== RECORDS ==
== Segment start ==
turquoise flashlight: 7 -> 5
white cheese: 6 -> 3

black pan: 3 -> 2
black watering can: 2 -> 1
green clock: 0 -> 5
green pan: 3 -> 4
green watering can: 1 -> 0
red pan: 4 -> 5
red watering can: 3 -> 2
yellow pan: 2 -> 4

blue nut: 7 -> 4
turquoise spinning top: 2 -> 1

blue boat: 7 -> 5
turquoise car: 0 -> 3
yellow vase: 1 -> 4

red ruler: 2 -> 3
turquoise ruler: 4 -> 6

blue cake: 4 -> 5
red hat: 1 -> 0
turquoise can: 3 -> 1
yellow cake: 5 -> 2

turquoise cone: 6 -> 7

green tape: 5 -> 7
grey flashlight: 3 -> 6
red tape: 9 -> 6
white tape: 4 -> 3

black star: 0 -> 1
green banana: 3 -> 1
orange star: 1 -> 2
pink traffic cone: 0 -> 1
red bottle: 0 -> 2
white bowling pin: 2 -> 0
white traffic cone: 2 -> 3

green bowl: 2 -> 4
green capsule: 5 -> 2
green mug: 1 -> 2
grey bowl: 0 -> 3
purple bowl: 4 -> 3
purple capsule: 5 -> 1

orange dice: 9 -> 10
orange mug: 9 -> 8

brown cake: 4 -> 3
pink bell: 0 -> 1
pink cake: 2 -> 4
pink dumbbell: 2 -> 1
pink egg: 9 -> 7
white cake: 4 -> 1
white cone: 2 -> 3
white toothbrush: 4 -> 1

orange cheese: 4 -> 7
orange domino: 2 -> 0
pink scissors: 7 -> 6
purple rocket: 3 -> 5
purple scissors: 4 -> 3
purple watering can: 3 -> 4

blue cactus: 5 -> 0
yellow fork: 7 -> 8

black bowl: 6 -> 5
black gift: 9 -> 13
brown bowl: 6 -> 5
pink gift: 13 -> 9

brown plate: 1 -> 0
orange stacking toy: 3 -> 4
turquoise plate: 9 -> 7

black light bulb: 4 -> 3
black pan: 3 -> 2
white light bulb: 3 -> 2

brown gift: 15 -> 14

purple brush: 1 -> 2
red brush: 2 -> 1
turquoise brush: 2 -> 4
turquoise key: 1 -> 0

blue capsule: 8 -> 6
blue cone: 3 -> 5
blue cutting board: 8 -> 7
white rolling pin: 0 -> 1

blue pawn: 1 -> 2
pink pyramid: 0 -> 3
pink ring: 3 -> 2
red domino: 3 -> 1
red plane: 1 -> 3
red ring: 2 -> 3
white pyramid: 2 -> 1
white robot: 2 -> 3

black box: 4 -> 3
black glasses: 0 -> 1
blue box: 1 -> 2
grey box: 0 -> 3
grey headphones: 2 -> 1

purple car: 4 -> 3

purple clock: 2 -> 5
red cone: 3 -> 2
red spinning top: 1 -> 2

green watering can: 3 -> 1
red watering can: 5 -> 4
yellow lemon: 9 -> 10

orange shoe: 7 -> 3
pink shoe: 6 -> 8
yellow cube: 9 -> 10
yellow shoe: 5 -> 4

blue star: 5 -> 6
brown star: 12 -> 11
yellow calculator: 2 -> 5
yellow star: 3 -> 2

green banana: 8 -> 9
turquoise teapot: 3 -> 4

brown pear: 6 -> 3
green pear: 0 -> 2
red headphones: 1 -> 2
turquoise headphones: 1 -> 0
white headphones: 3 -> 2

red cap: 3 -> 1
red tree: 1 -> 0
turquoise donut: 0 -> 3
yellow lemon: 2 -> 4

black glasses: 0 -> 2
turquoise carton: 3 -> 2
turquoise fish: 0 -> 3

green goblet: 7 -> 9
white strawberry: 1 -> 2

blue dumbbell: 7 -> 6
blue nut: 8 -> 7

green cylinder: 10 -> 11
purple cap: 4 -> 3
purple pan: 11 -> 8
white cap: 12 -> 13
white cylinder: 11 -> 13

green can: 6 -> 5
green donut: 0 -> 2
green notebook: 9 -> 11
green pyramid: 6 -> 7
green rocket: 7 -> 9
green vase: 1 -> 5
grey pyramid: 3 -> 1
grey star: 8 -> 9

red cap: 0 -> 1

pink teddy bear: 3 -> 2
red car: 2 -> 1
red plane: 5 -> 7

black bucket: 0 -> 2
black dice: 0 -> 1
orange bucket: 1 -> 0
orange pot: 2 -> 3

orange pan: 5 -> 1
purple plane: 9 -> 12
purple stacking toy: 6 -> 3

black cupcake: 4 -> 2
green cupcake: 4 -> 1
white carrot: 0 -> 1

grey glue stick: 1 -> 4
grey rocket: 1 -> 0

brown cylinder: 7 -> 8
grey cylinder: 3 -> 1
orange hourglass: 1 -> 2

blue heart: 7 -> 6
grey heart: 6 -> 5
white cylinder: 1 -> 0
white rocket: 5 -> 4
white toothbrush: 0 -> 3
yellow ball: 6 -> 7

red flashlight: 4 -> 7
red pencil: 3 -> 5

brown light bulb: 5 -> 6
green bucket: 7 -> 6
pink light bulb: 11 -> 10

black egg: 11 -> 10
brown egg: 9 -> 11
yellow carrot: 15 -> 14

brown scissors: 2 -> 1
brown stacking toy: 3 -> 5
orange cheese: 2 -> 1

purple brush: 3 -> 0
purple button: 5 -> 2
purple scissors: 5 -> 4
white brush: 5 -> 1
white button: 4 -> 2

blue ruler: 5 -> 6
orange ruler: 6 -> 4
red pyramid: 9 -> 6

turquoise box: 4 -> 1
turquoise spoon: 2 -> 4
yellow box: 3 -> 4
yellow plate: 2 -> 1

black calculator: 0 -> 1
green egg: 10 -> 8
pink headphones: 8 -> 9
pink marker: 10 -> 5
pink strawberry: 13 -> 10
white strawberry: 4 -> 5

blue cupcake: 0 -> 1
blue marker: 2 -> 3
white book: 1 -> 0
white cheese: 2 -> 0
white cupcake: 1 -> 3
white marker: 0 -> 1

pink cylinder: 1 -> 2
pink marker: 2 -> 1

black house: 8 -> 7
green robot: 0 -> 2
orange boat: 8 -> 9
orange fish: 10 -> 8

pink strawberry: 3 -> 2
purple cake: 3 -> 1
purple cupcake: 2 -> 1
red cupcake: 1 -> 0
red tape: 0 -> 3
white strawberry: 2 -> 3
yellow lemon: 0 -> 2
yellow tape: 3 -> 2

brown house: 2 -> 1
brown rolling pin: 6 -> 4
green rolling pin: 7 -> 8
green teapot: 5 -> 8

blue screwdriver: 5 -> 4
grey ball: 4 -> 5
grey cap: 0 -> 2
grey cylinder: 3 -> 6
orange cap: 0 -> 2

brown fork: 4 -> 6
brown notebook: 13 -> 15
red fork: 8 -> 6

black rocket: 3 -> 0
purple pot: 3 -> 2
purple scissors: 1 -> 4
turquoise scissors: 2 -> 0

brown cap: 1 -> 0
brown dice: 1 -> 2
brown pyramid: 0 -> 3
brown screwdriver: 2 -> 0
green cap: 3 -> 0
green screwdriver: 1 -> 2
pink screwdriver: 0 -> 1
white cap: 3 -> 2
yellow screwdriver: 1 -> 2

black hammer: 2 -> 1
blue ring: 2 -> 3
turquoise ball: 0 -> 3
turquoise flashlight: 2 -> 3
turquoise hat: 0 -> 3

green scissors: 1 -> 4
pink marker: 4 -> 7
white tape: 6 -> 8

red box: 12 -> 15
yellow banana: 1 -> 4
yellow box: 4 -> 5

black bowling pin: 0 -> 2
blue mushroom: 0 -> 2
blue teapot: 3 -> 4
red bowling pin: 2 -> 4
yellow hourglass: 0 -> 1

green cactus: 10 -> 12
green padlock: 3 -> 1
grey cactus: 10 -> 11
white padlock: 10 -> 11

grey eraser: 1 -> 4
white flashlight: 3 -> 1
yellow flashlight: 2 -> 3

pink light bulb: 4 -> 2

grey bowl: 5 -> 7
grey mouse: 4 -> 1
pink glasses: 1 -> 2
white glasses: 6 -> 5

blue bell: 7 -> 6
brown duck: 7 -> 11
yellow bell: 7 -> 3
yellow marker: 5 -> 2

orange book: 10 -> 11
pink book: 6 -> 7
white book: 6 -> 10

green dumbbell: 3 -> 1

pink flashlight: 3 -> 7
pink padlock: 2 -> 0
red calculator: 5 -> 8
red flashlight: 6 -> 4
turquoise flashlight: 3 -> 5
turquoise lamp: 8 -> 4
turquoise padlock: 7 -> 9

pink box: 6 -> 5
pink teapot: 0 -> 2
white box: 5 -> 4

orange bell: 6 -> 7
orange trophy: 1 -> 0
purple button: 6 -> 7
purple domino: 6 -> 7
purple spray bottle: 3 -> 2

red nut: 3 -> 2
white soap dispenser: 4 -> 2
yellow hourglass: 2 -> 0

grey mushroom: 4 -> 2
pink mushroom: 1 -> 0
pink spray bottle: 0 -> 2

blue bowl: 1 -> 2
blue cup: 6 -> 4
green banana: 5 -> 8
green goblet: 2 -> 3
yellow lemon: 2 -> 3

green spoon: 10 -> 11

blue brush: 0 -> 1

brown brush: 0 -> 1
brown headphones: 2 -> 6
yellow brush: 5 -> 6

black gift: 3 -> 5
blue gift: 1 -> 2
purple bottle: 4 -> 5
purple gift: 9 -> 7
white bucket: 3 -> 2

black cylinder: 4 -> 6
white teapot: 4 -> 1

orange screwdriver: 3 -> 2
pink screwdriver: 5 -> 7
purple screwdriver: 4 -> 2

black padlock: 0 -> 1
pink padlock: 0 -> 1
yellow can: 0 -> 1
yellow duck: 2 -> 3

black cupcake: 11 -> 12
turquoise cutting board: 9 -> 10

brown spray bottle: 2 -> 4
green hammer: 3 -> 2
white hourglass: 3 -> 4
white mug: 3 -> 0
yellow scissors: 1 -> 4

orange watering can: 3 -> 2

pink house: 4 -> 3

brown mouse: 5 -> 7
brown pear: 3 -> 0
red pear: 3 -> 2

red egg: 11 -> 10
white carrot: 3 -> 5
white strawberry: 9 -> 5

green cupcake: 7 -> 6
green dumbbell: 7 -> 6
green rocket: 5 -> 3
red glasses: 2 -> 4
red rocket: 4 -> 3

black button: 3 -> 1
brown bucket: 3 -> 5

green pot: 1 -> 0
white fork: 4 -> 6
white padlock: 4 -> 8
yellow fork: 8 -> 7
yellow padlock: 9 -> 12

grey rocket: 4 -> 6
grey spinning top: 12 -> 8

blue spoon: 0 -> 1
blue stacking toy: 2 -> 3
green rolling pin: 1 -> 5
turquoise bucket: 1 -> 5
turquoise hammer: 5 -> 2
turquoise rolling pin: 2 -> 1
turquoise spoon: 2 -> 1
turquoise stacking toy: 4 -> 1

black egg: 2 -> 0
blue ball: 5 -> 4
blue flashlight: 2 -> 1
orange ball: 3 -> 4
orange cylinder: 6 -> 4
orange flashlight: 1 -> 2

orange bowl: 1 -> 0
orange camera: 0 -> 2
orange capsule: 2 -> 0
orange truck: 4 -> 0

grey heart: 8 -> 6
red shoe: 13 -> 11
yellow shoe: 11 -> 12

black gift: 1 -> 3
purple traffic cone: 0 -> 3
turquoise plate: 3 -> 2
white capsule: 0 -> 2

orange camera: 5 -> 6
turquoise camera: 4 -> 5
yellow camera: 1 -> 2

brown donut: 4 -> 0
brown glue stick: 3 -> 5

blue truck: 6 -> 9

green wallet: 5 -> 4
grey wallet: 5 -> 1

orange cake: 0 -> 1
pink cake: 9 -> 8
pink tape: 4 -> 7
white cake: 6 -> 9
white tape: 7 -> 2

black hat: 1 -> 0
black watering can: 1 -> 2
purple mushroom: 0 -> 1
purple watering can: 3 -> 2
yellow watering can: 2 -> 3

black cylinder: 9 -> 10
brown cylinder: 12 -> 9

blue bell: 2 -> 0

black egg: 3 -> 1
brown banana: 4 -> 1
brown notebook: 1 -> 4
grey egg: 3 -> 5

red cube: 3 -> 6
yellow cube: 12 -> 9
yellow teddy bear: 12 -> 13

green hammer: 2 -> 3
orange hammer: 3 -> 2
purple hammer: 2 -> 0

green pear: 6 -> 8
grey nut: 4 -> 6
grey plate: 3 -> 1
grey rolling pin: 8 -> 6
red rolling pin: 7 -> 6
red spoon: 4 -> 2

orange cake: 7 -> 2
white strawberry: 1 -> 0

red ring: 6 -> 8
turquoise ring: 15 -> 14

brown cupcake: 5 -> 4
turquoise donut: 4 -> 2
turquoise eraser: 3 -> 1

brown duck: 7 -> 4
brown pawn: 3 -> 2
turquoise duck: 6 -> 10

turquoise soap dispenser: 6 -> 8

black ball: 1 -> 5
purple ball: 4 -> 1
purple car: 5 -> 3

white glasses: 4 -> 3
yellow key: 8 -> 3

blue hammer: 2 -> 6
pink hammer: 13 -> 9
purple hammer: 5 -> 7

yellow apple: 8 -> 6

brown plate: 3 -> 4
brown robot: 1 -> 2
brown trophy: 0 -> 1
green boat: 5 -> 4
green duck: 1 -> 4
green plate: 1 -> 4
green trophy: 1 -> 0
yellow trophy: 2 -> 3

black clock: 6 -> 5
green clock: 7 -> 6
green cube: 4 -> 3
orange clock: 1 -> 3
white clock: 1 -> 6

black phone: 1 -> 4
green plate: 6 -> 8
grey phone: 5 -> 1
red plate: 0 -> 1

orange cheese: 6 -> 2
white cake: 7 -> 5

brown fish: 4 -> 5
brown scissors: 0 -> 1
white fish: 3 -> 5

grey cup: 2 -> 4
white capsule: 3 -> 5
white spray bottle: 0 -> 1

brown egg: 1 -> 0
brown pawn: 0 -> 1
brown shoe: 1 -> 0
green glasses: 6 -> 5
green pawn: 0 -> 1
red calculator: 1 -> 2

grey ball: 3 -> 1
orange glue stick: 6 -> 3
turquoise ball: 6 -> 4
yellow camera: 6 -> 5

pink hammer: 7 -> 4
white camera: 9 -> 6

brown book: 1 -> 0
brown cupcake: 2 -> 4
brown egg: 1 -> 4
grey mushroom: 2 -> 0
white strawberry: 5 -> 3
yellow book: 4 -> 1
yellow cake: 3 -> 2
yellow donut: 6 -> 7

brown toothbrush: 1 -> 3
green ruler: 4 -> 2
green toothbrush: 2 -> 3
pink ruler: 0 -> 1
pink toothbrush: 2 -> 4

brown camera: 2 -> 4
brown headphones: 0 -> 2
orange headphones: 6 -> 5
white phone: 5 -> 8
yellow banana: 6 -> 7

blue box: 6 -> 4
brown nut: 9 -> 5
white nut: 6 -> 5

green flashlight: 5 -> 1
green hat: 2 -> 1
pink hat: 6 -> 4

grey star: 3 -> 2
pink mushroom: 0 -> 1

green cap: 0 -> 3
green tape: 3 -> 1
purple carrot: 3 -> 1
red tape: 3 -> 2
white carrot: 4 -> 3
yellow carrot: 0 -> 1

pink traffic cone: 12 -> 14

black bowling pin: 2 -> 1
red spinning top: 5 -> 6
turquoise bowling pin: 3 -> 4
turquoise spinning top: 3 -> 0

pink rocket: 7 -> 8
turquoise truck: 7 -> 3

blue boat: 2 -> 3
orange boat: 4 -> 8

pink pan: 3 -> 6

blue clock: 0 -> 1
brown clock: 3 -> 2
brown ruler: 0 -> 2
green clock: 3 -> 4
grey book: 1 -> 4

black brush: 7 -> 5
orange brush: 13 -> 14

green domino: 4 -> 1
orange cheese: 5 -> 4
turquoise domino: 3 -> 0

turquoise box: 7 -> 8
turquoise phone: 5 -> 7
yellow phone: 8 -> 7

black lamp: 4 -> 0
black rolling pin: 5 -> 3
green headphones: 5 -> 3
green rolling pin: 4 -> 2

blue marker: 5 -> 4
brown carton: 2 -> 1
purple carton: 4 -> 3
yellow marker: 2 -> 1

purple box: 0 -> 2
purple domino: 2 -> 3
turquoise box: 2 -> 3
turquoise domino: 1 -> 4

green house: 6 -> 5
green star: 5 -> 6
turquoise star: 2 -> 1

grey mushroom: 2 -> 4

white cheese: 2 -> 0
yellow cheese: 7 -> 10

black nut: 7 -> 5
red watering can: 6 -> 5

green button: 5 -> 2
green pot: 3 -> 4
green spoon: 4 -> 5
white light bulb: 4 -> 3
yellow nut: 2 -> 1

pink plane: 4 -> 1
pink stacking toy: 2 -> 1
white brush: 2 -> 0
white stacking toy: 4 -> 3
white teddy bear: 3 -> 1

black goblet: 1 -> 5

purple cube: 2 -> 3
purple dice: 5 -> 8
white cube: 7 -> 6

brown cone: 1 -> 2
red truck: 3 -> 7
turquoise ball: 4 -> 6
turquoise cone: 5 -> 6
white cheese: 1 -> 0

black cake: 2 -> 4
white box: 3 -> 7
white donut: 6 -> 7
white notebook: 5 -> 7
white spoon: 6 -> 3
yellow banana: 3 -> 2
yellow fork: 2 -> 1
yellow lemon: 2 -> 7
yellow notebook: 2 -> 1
== Segment end ==
== TASK TO COMPLETE ==
All that is needed is the exact run of lines above from the line containing "brown bucket: 3 -> 5" through the line containing "orange cylinder: 6 -> 4", both of them included.

== RESULT ==
brown bucket: 3 -> 5

green pot: 1 -> 0
white fork: 4 -> 6
white padlock: 4 -> 8
yellow fork: 8 -> 7
yellow padlock: 9 -> 12

grey rocket: 4 -> 6
grey spinning top: 12 -> 8

blue spoon: 0 -> 1
blue stacking toy: 2 -> 3
green rolling pin: 1 -> 5
turquoise bucket: 1 -> 5
turquoise hammer: 5 -> 2
turquoise rolling pin: 2 -> 1
turquoise spoon: 2 -> 1
turquoise stacking toy: 4 -> 1

black egg: 2 -> 0
blue ball: 5 -> 4
blue flashlight: 2 -> 1
orange ball: 3 -> 4
orange cylinder: 6 -> 4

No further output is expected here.